[Satellite images with object points]
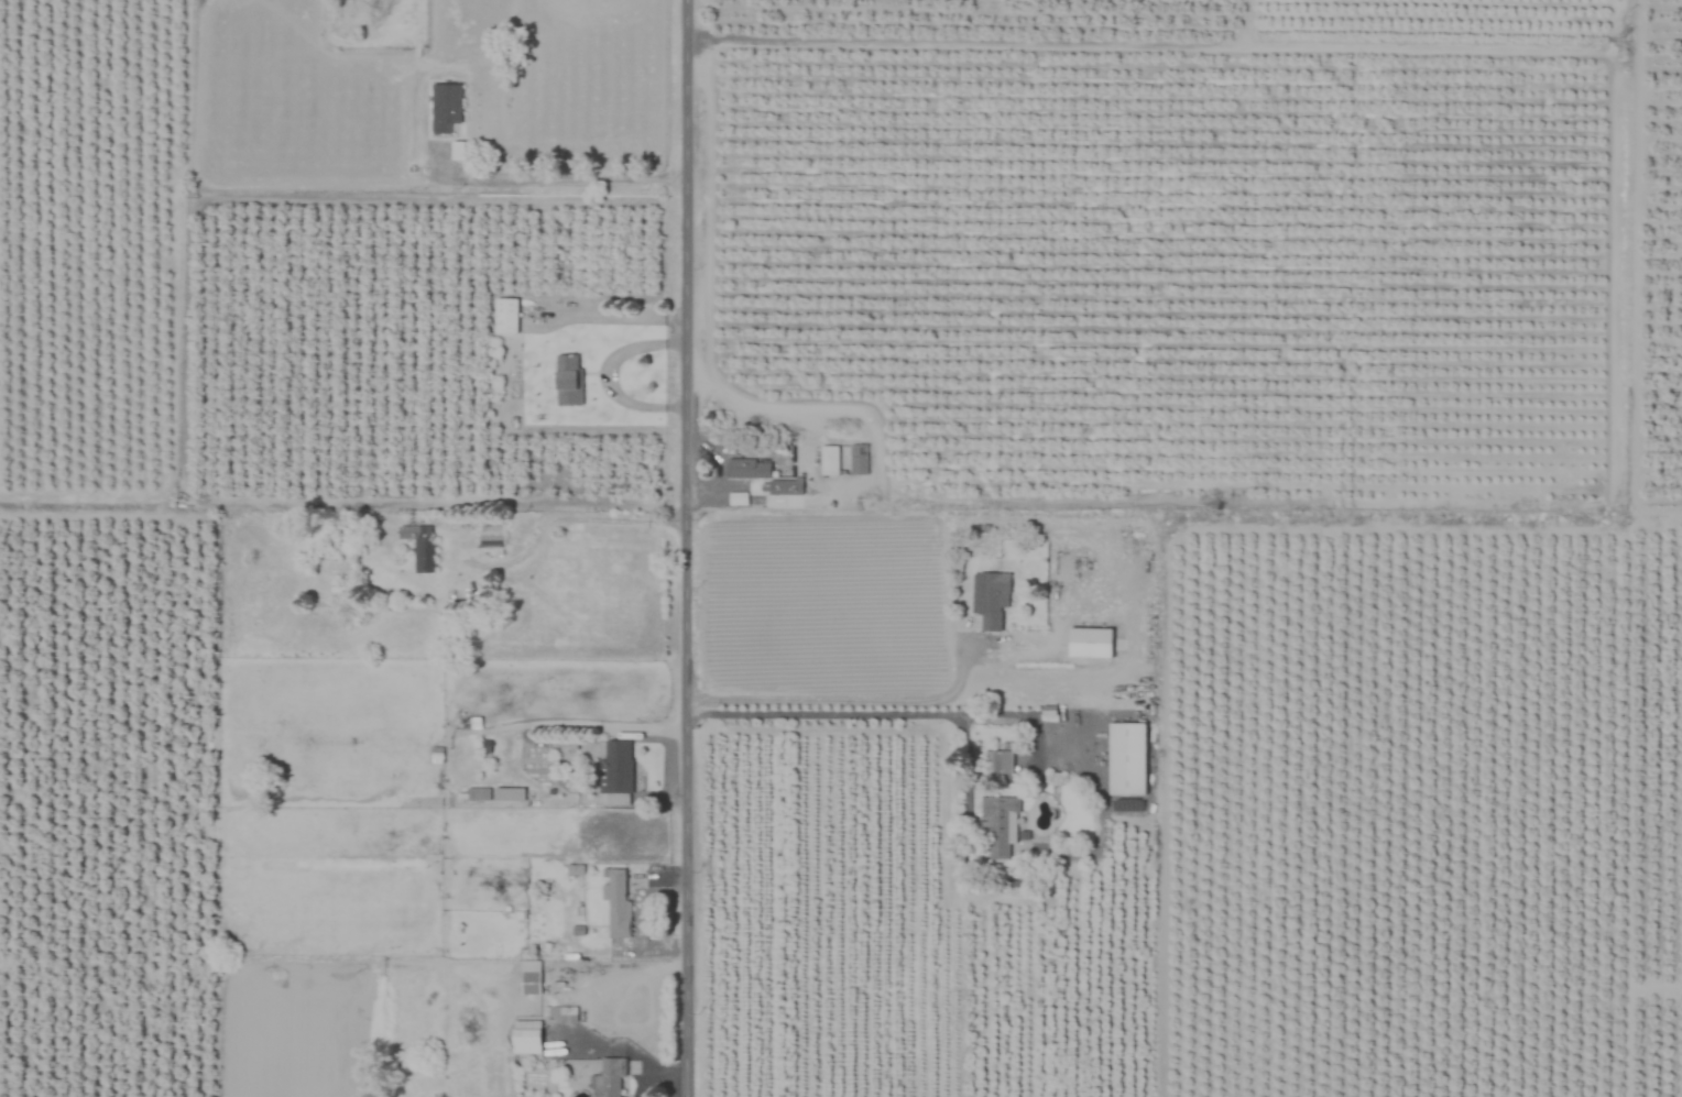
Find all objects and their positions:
building: (445, 107)
road: (574, 176)
building: (567, 380)
building: (858, 459)
building: (829, 460)
building: (755, 469)
building: (785, 488)
building: (490, 541)
building: (420, 547)
road: (686, 548)
building: (990, 599)
building: (1090, 642)
road: (841, 698)
road: (856, 714)
building: (1127, 758)
building: (998, 762)
building: (615, 773)
building: (508, 794)
building: (997, 828)
road: (1042, 861)
building: (616, 903)
building: (529, 983)
building: (525, 1037)
building: (610, 1078)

Your objective -
Every record above needs to be repeated exactly; pictures are to be left out.

Answer for this exercise -
Find all objects and their positions:
building: (445, 107)
road: (574, 176)
building: (567, 380)
building: (858, 459)
building: (829, 460)
building: (755, 469)
building: (785, 488)
building: (490, 541)
building: (420, 547)
road: (686, 548)
building: (990, 599)
building: (1090, 642)
road: (841, 698)
road: (856, 714)
building: (1127, 758)
building: (998, 762)
building: (615, 773)
building: (508, 794)
building: (997, 828)
road: (1042, 861)
building: (616, 903)
building: (529, 983)
building: (525, 1037)
building: (610, 1078)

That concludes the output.